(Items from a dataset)
☆ ☆ ☆ ☆ ☆

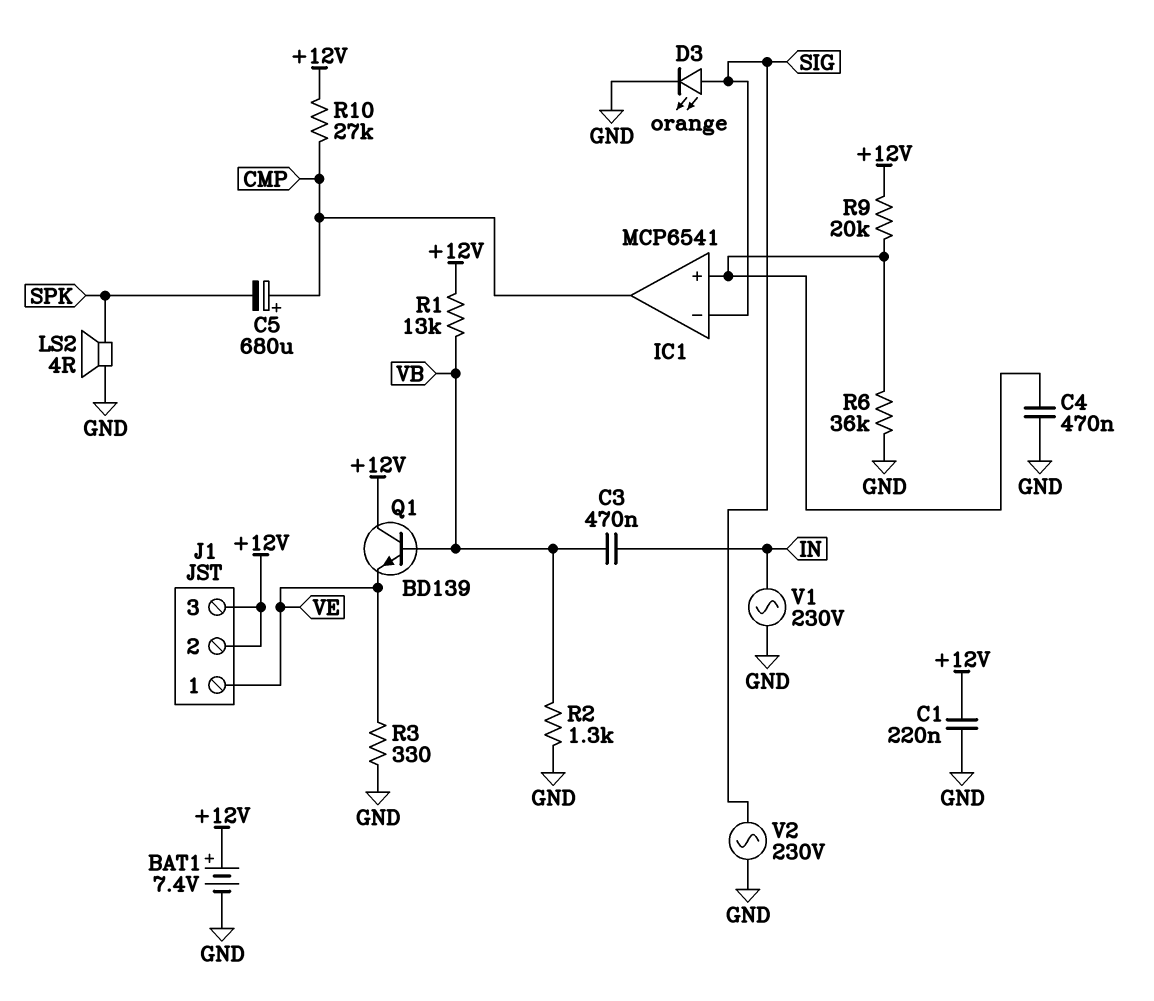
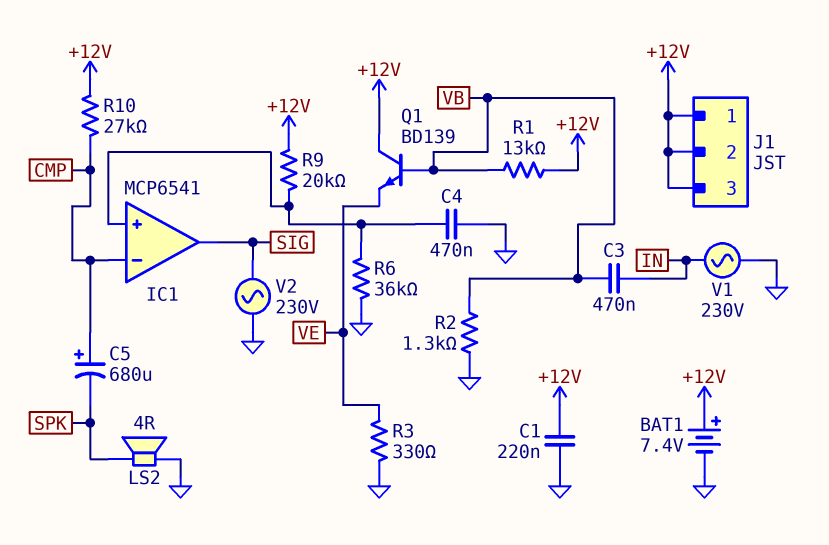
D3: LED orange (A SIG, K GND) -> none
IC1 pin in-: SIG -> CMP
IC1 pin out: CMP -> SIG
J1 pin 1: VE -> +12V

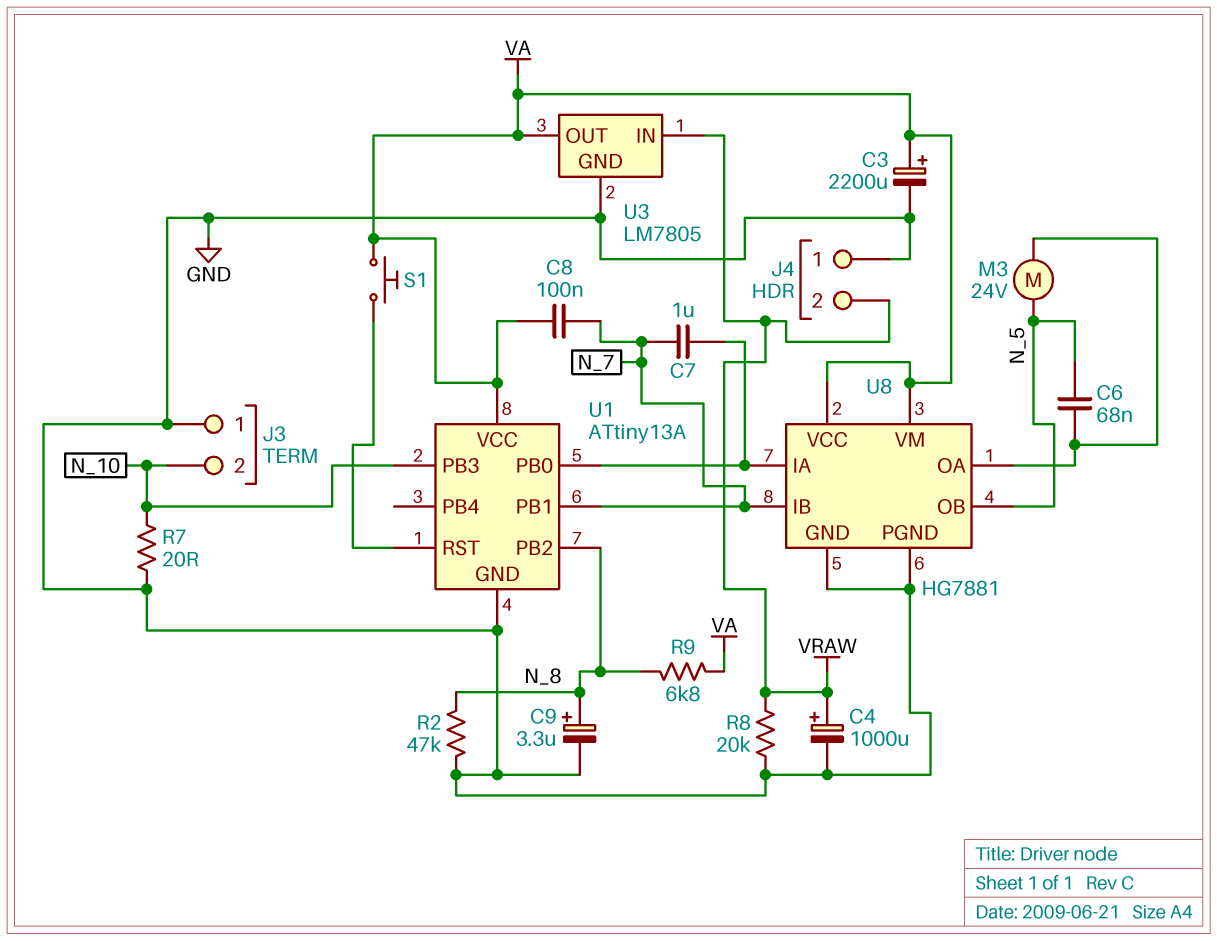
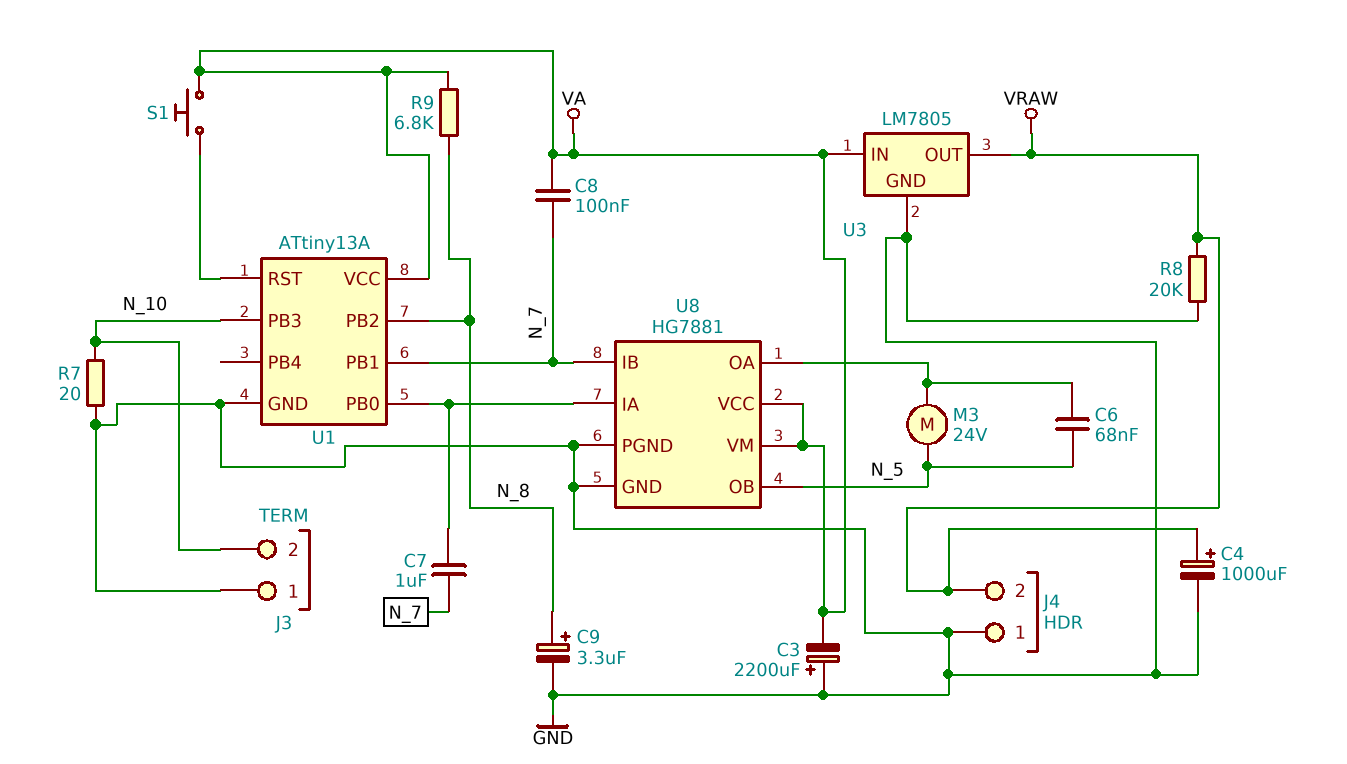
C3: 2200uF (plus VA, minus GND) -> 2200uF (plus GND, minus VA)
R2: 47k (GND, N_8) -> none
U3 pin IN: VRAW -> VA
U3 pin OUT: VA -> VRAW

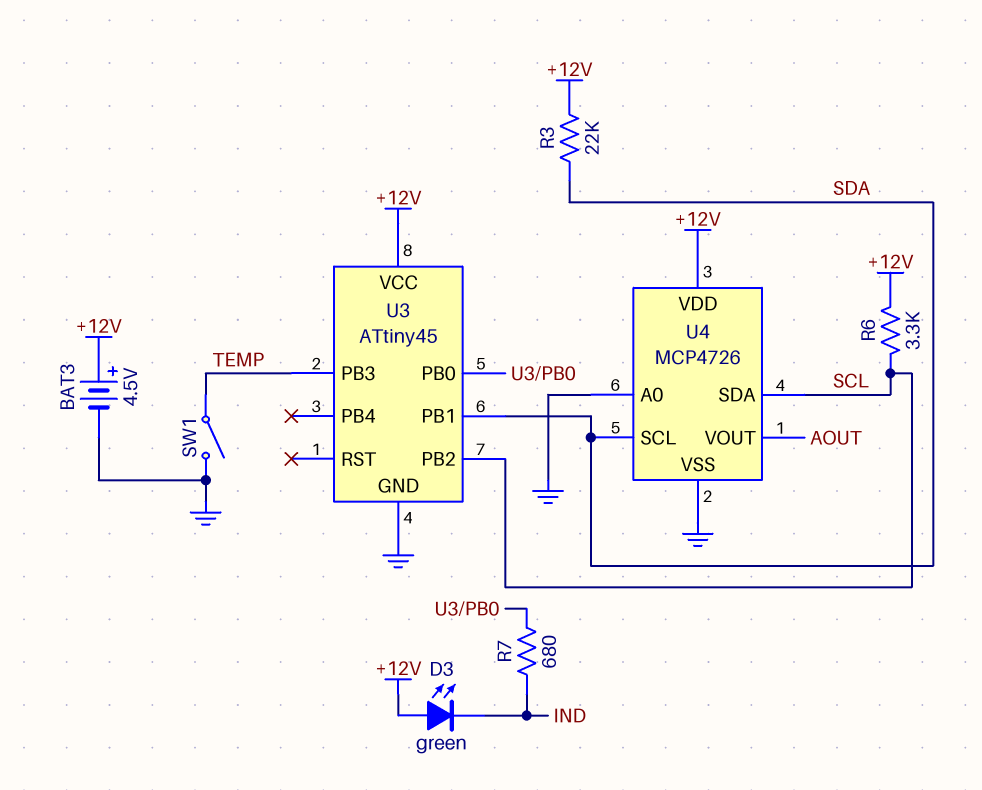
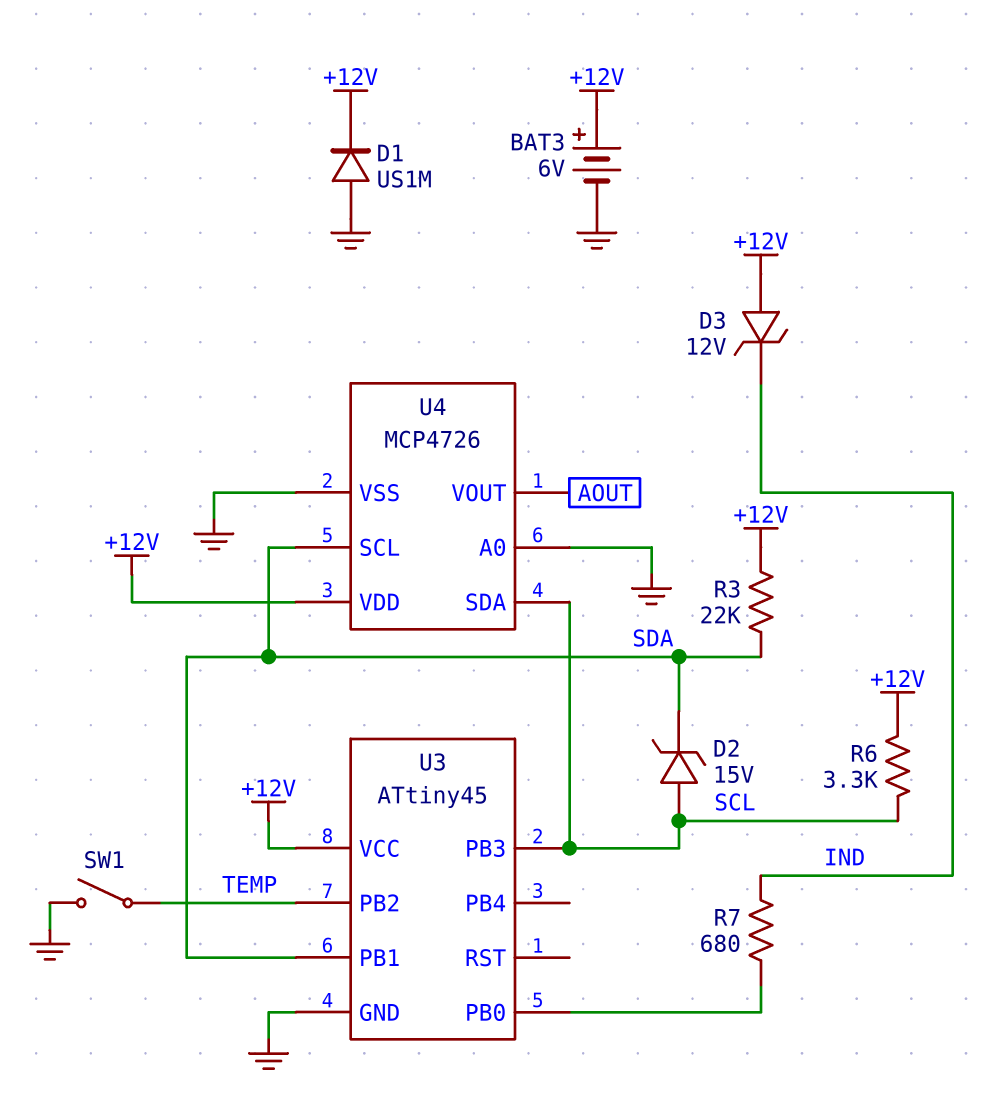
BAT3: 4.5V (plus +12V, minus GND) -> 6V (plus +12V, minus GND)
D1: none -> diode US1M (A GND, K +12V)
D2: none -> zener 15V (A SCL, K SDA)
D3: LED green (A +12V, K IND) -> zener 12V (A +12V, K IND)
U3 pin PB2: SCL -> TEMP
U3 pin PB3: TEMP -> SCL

☆ ☆ ☆ ☆ ☆

• [WORK TASK]: Images are to be omitted; repeat the remaining data above exactly.

• [SOLVED PROBLEM]:
D3: LED orange (A SIG, K GND) -> none
IC1 pin in-: SIG -> CMP
IC1 pin out: CMP -> SIG
J1 pin 1: VE -> +12V

C3: 2200uF (plus VA, minus GND) -> 2200uF (plus GND, minus VA)
R2: 47k (GND, N_8) -> none
U3 pin IN: VRAW -> VA
U3 pin OUT: VA -> VRAW

BAT3: 4.5V (plus +12V, minus GND) -> 6V (plus +12V, minus GND)
D1: none -> diode US1M (A GND, K +12V)
D2: none -> zener 15V (A SCL, K SDA)
D3: LED green (A +12V, K IND) -> zener 12V (A +12V, K IND)
U3 pin PB2: SCL -> TEMP
U3 pin PB3: TEMP -> SCL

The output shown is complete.